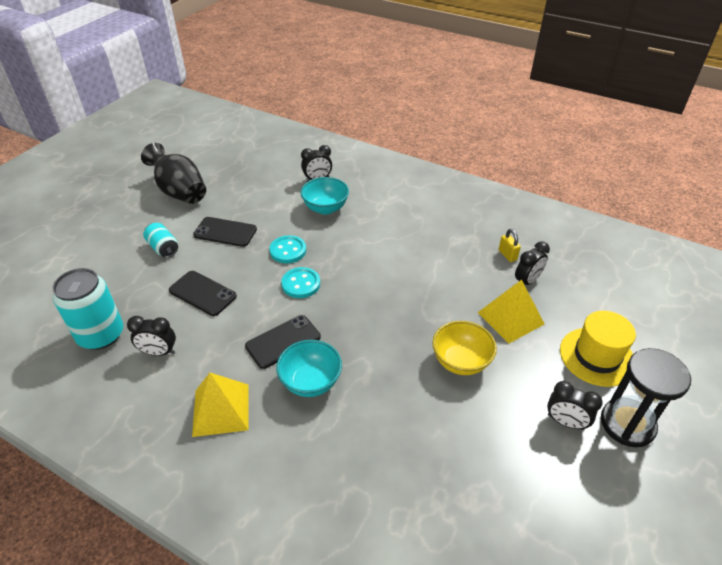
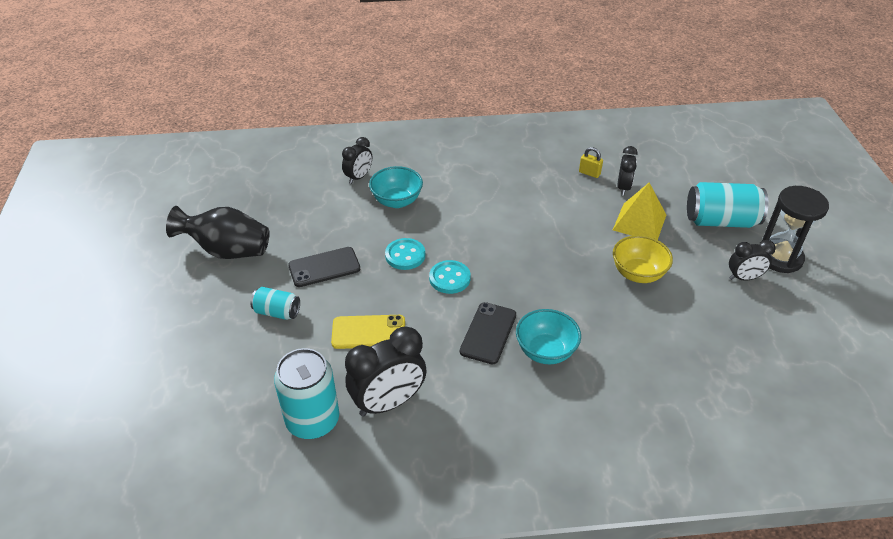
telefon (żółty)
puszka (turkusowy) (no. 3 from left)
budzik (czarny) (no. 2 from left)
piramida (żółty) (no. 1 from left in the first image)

...

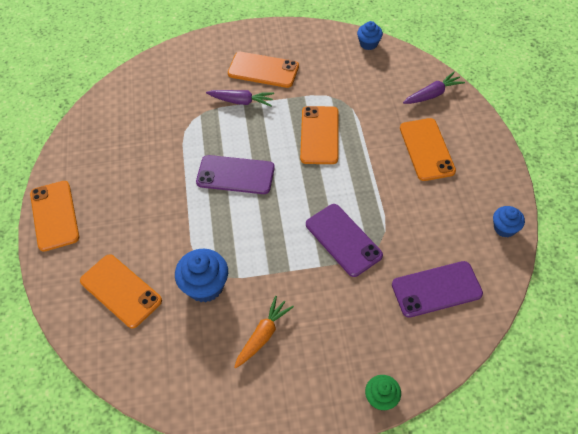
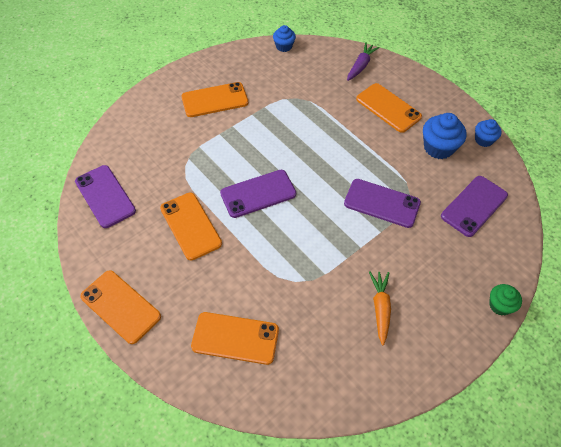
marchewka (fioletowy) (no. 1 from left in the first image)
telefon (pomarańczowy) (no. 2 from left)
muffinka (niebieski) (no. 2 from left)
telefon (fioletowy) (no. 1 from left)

--

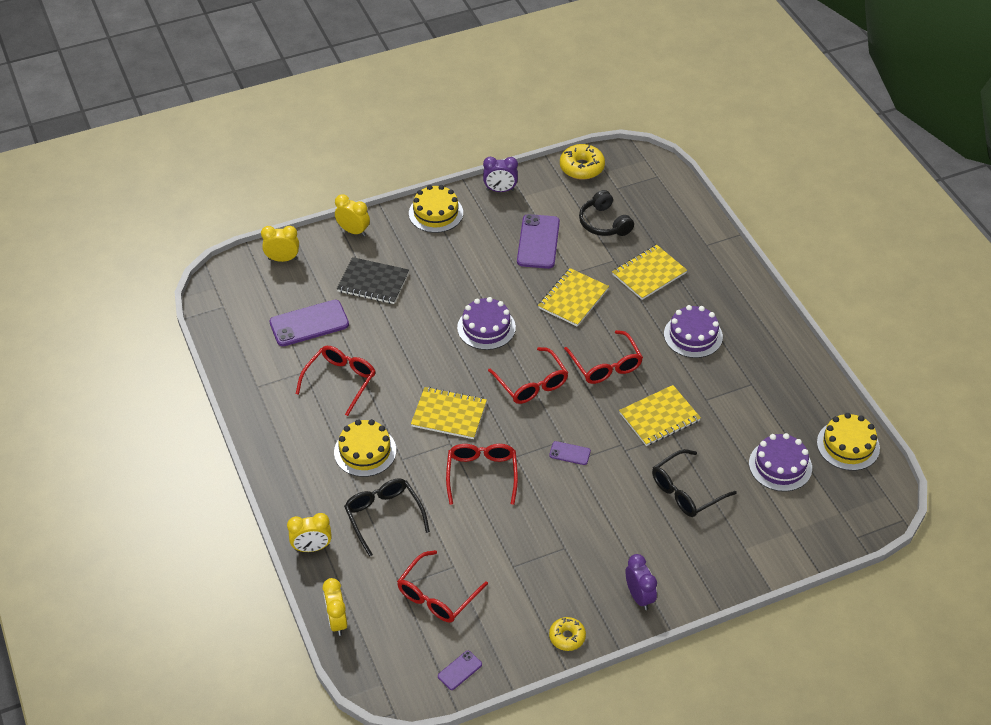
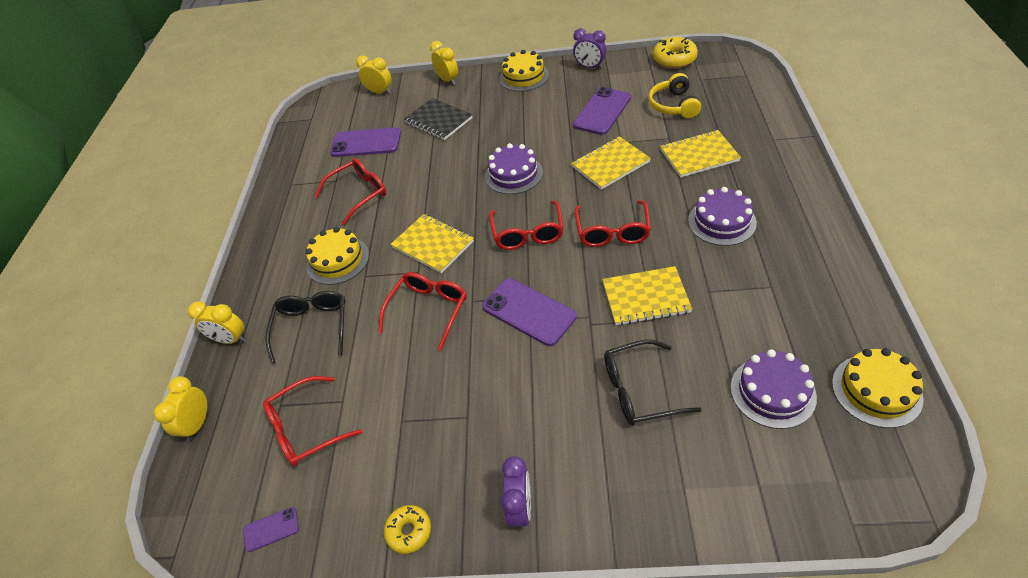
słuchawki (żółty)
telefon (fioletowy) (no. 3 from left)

#### Work instruction:
Look above for the line containing "telefon (żółty)". Output from there through the line containing "piramida (żółty) (no.", exactly and inclusively.

#### Task output:
telefon (żółty)
puszka (turkusowy) (no. 3 from left)
budzik (czarny) (no. 2 from left)
piramida (żółty) (no. 1 from left in the first image)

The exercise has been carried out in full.